*Task*: Reproduce the listing below as it stands. Leave out each image.

*Raw data*:
◆ ◆ ◆ ◆
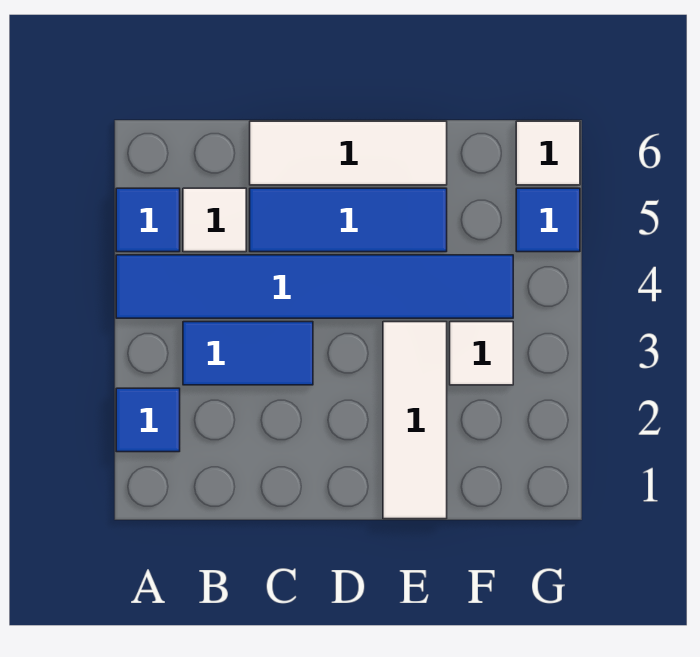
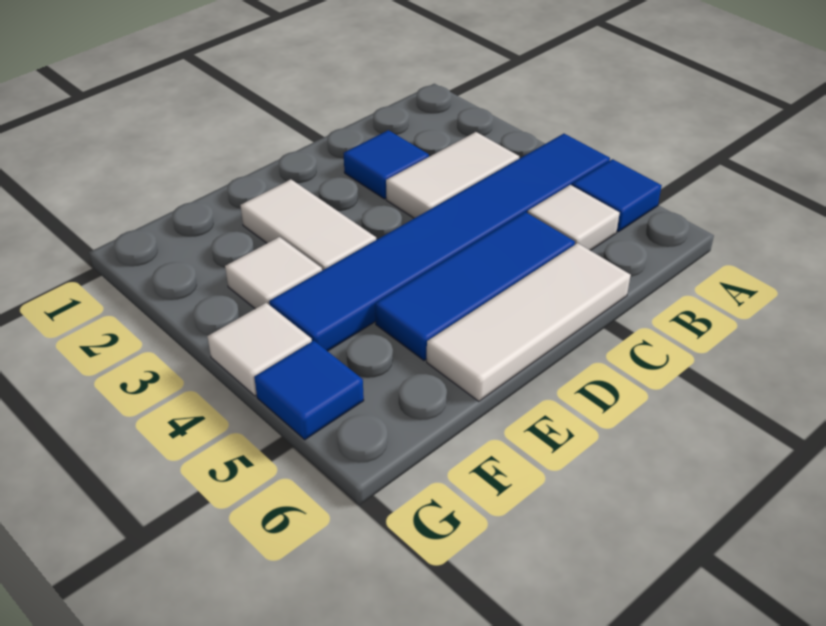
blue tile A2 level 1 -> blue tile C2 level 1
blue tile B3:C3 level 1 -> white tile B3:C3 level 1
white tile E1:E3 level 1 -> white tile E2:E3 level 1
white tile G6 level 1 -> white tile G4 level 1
◆ ◆ ◆ ◆
*Written answer*:
blue tile A2 level 1 -> blue tile C2 level 1
blue tile B3:C3 level 1 -> white tile B3:C3 level 1
white tile E1:E3 level 1 -> white tile E2:E3 level 1
white tile G6 level 1 -> white tile G4 level 1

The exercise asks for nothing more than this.